**ABOUT THIS EXERCISE**
What's needed is a word-for-word retyping of the entries below, pictures omitted.

____

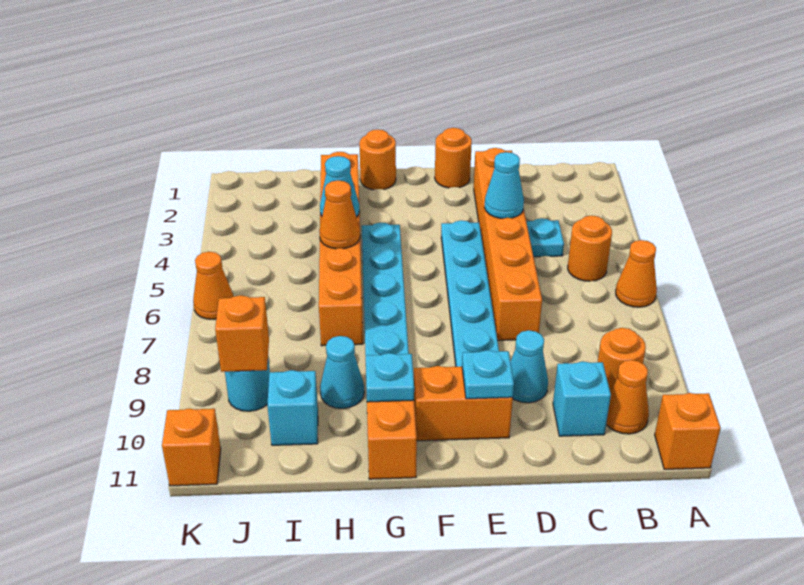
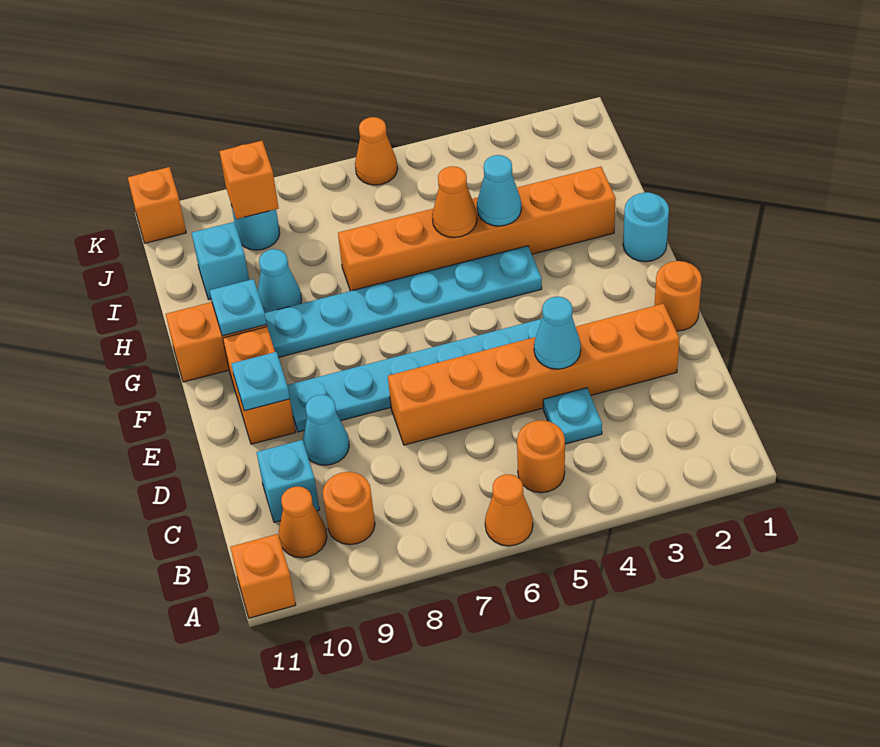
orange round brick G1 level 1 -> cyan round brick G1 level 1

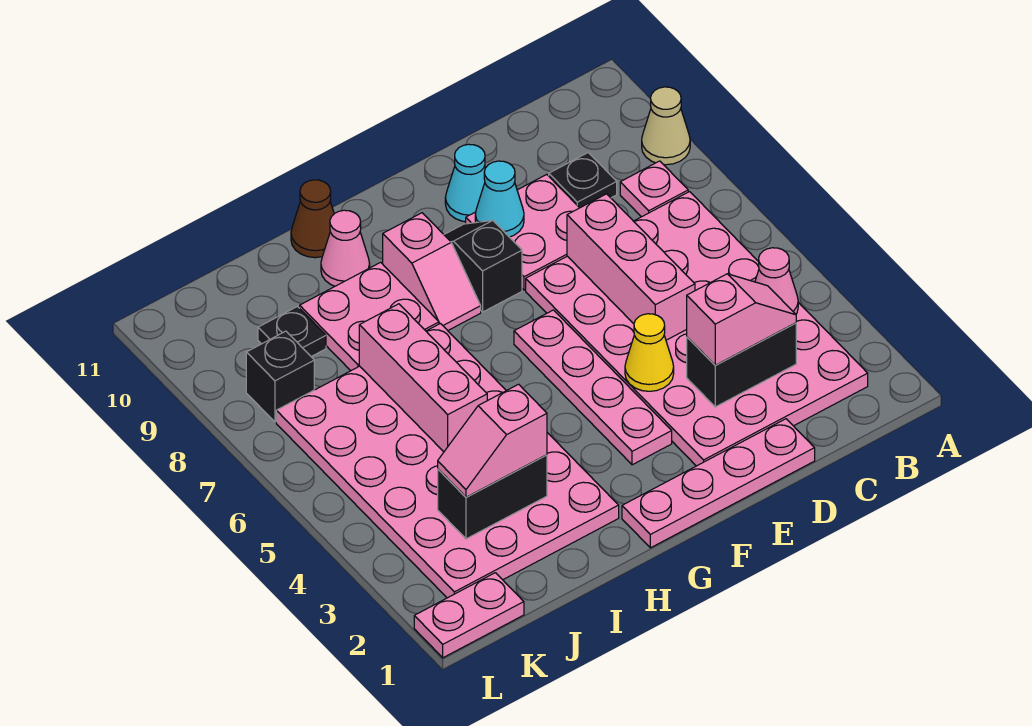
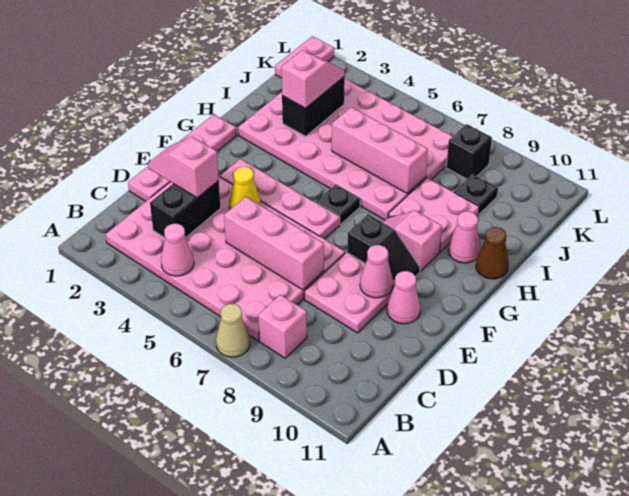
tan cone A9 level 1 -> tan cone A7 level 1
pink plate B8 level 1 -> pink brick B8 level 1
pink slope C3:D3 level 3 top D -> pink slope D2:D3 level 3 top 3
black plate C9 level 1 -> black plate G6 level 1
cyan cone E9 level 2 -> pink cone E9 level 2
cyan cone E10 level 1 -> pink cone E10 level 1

____

**RESULT OF THIS EXERCISE**
orange round brick G1 level 1 -> cyan round brick G1 level 1

tan cone A9 level 1 -> tan cone A7 level 1
pink plate B8 level 1 -> pink brick B8 level 1
pink slope C3:D3 level 3 top D -> pink slope D2:D3 level 3 top 3
black plate C9 level 1 -> black plate G6 level 1
cyan cone E9 level 2 -> pink cone E9 level 2
cyan cone E10 level 1 -> pink cone E10 level 1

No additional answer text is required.